Source data Block Start
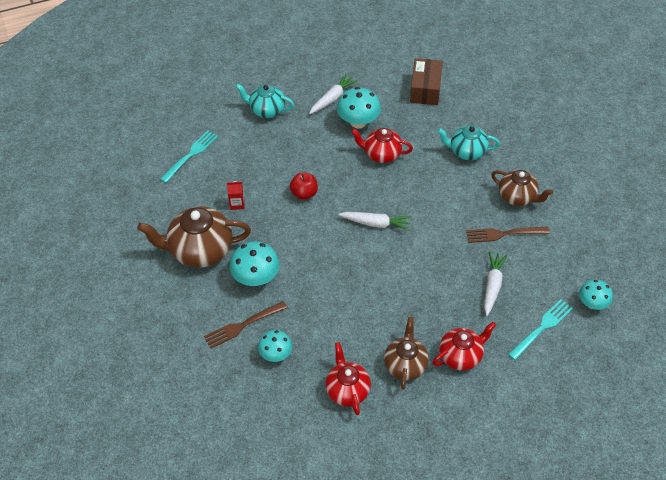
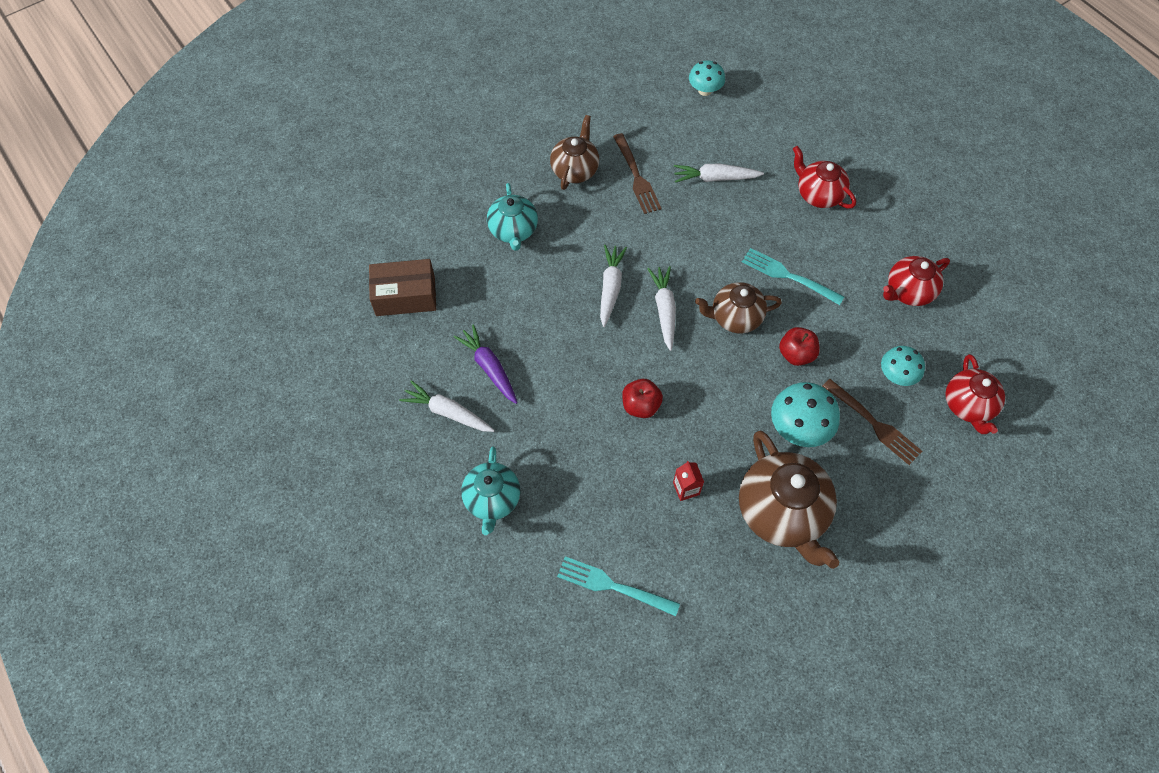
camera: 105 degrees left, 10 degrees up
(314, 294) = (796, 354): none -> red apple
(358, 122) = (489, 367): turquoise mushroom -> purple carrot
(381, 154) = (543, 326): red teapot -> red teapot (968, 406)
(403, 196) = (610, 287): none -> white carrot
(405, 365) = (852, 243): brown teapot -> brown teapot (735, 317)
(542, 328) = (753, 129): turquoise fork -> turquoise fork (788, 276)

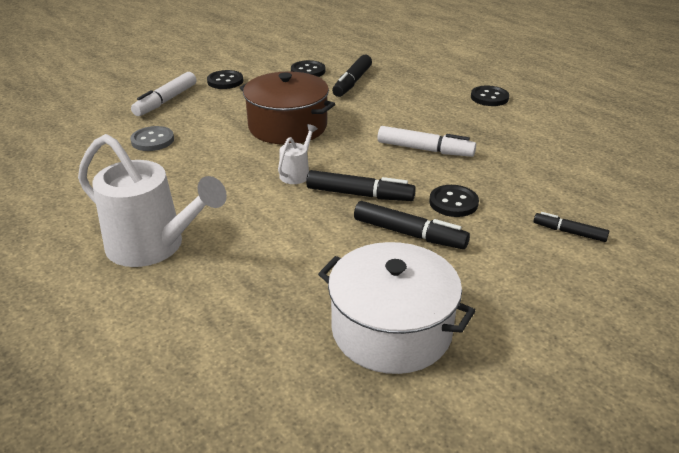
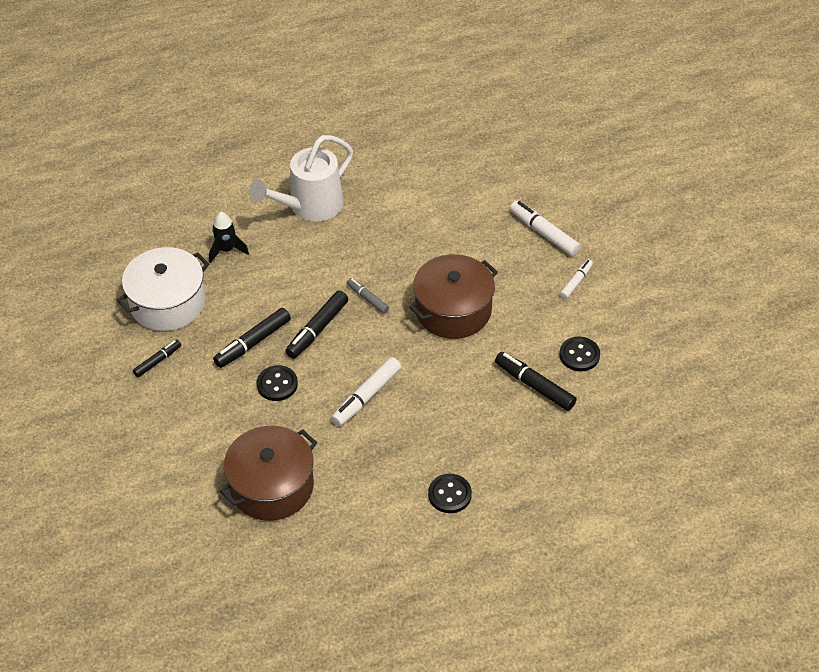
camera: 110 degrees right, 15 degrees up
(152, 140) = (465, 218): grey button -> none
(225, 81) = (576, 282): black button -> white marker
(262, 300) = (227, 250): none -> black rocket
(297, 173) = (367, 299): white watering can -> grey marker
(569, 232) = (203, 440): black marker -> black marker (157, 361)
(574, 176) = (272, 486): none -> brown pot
Source data Block End
Exercise: Leaving pictures aside, write out each record above exactly as given.

The completed task:
camera: 105 degrees left, 10 degrees up
(314, 294) = (796, 354): none -> red apple
(358, 122) = (489, 367): turquoise mushroom -> purple carrot
(381, 154) = (543, 326): red teapot -> red teapot (968, 406)
(403, 196) = (610, 287): none -> white carrot
(405, 365) = (852, 243): brown teapot -> brown teapot (735, 317)
(542, 328) = (753, 129): turquoise fork -> turquoise fork (788, 276)

camera: 110 degrees right, 15 degrees up
(152, 140) = (465, 218): grey button -> none
(225, 81) = (576, 282): black button -> white marker
(262, 300) = (227, 250): none -> black rocket
(297, 173) = (367, 299): white watering can -> grey marker
(569, 232) = (203, 440): black marker -> black marker (157, 361)
(574, 176) = (272, 486): none -> brown pot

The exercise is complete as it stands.